Everything from the opening line of the records below up to and including the line containing "IC2 pin XIN: none -> XI" should be retyped exactly, minus the pictures.

########################################

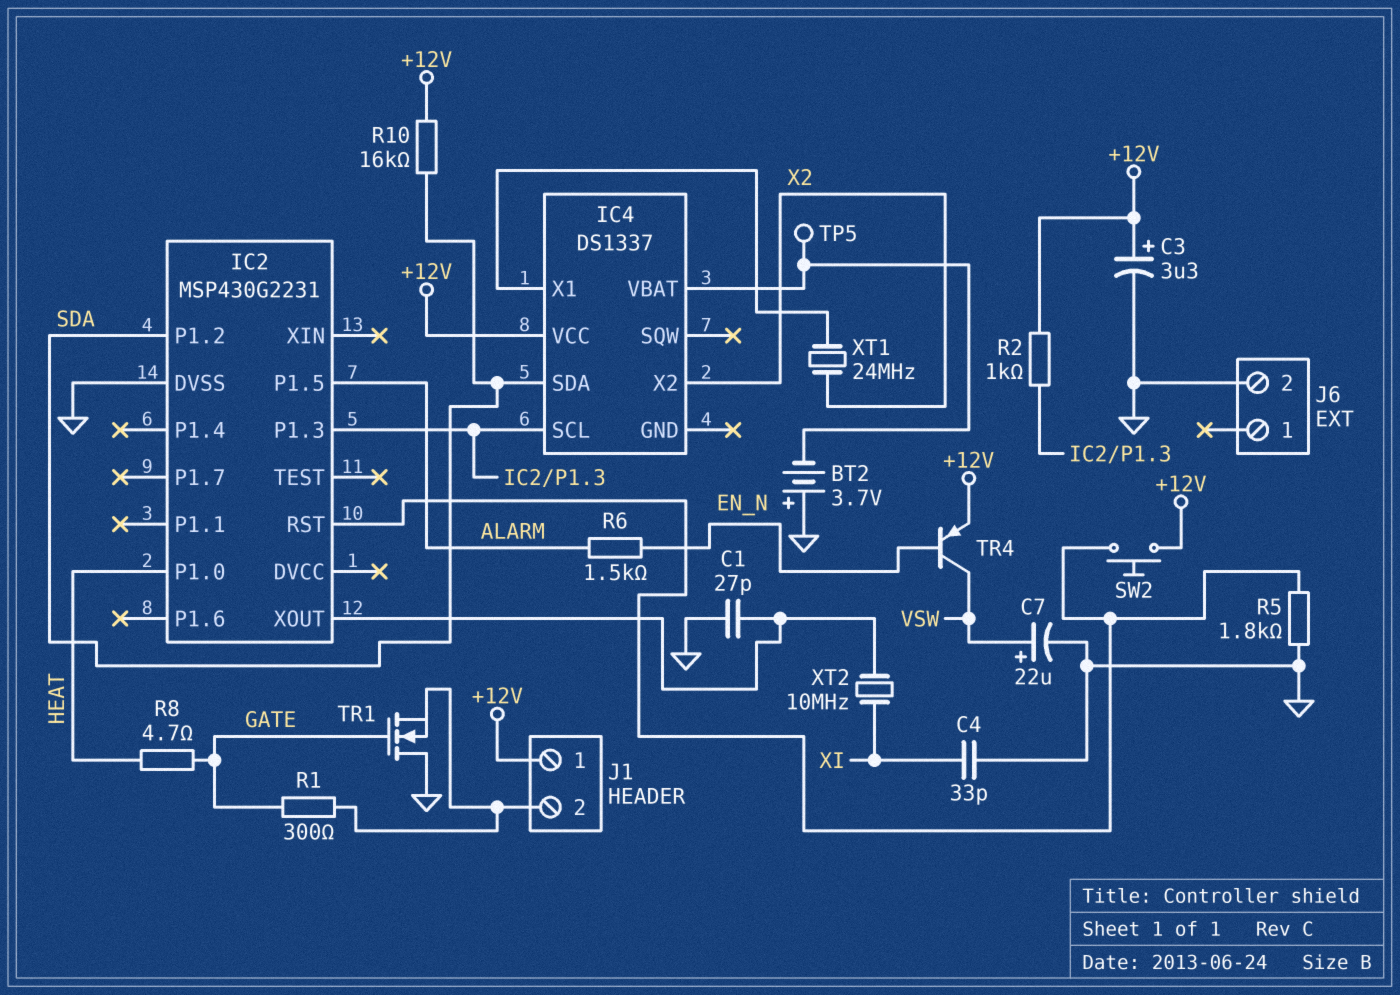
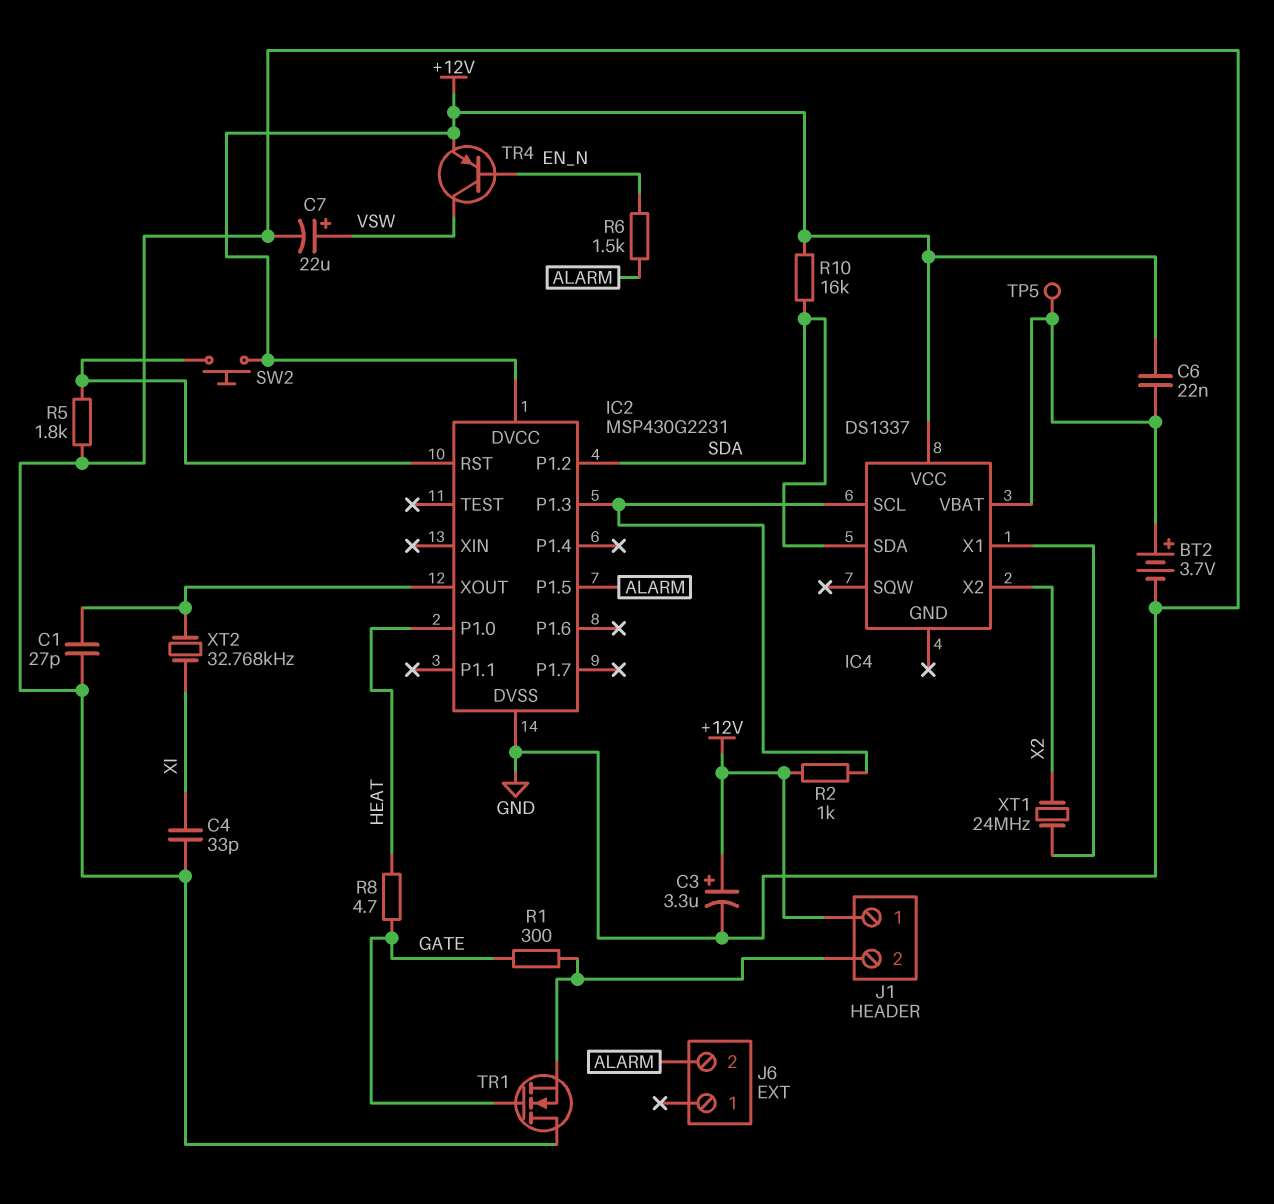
BT2: 3.7V (plus GND, minus IC4/VBAT) -> 3.7V (plus IC4/VBAT, minus GND)
C6: none -> 22nF (+12V, IC4/VBAT)
IC2 pin DVCC: none -> +12V
J6 pin 2: GND -> ALARM
XT2: 10MHz (IC2/XOUT, XI) -> 32.768kHz (IC2/XOUT, XI)

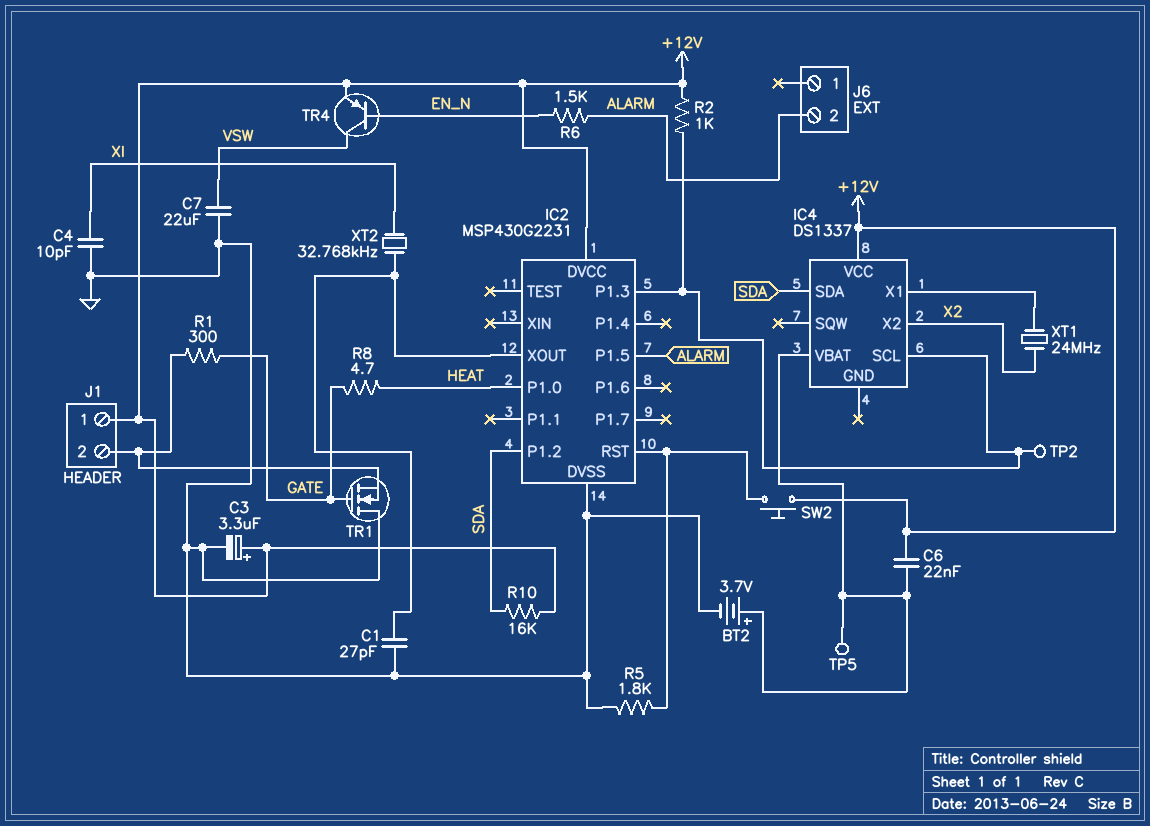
C4: 33pF (GND, XI) -> 10pF (GND, XI)
C7: 22uF (plus VSW, minus GND) -> 22uF (GND, VSW)
TP2: none -> test point (IC2/P1.3)

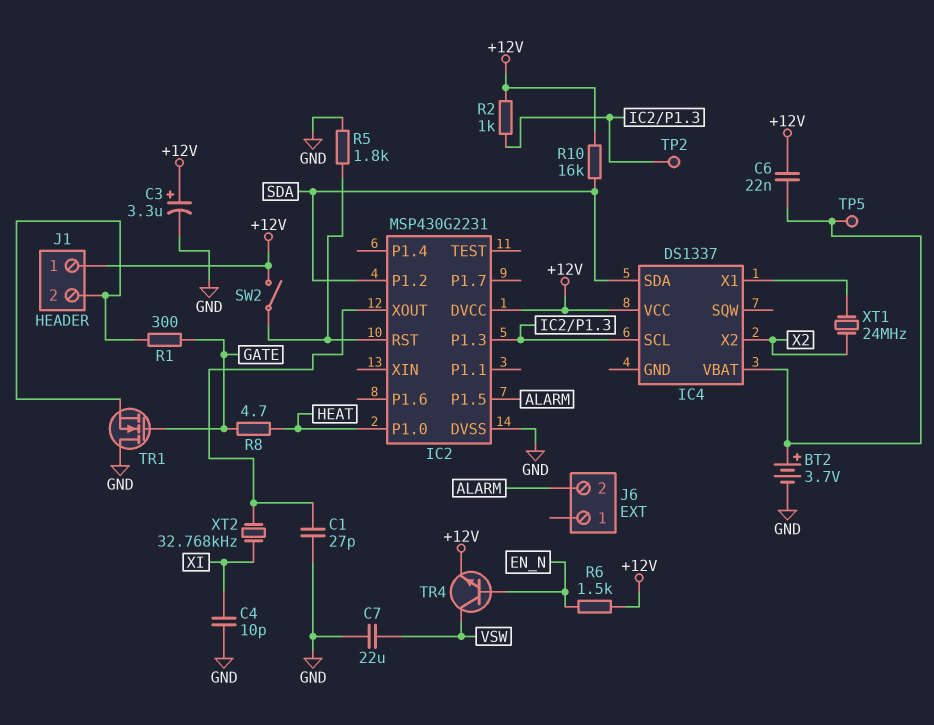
R6: 1.5k (ALARM, EN_N) -> 1.5k (+12V, EN_N)
SW2: button (+12V, IC2/RST) -> switch (+12V, IC2/RST)
TR4: PNP (B EN_N, C VSW, E +12V) -> NPN (B EN_N, C VSW, E +12V)

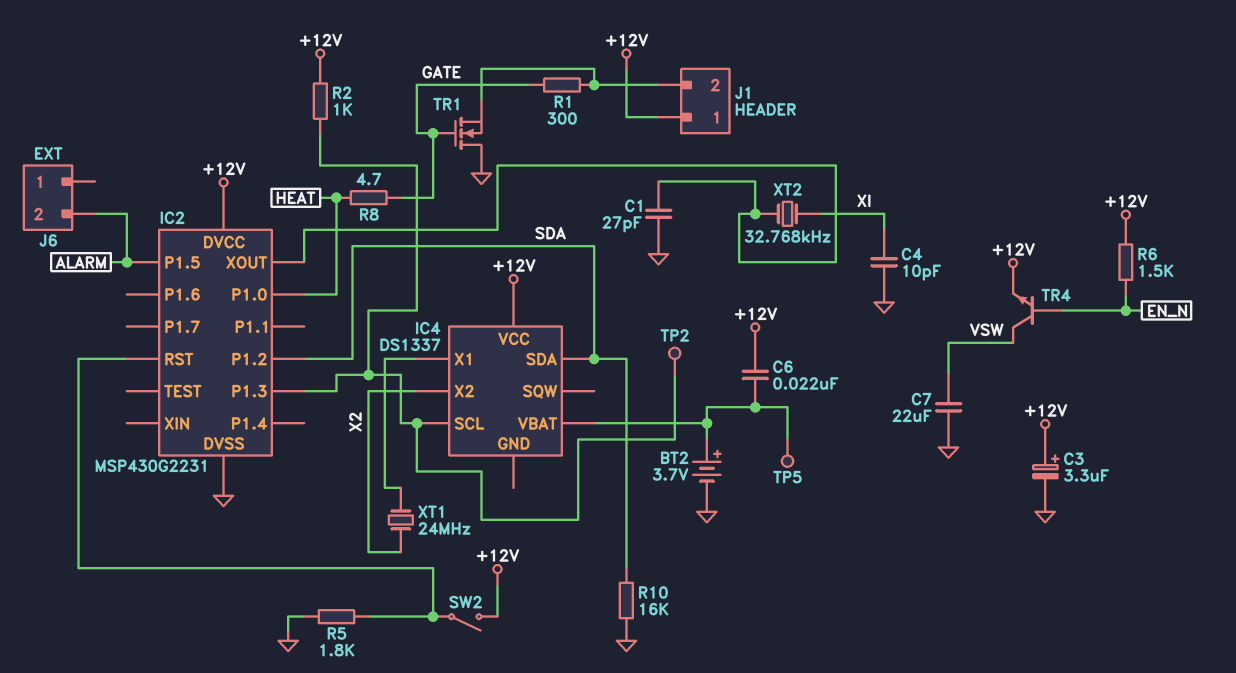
R10: 16k (+12V, SDA) -> 16k (GND, SDA)

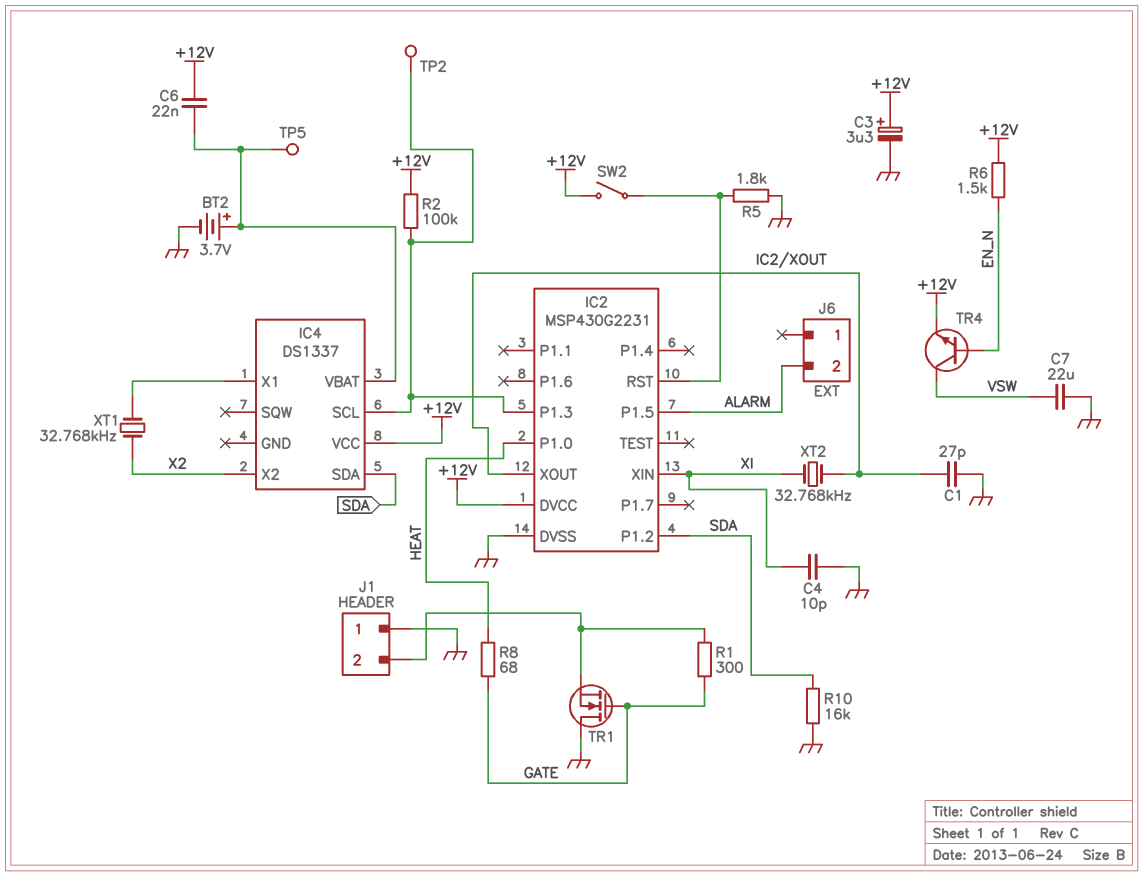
IC2 pin XIN: none -> XI
J1 pin 1: +12V -> GND
R2: 1k (+12V, IC2/P1.3) -> 100k (+12V, IC2/P1.3)
R8: 4.7 (GATE, HEAT) -> 68 (GATE, HEAT)
XT1: 24MHz (IC4/X1, X2) -> 32.768kHz (IC4/X1, X2)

########################################

Answer to this exercise
BT2: 3.7V (plus GND, minus IC4/VBAT) -> 3.7V (plus IC4/VBAT, minus GND)
C6: none -> 22nF (+12V, IC4/VBAT)
IC2 pin DVCC: none -> +12V
J6 pin 2: GND -> ALARM
XT2: 10MHz (IC2/XOUT, XI) -> 32.768kHz (IC2/XOUT, XI)

C4: 33pF (GND, XI) -> 10pF (GND, XI)
C7: 22uF (plus VSW, minus GND) -> 22uF (GND, VSW)
TP2: none -> test point (IC2/P1.3)

R6: 1.5k (ALARM, EN_N) -> 1.5k (+12V, EN_N)
SW2: button (+12V, IC2/RST) -> switch (+12V, IC2/RST)
TR4: PNP (B EN_N, C VSW, E +12V) -> NPN (B EN_N, C VSW, E +12V)

R10: 16k (+12V, SDA) -> 16k (GND, SDA)

IC2 pin XIN: none -> XI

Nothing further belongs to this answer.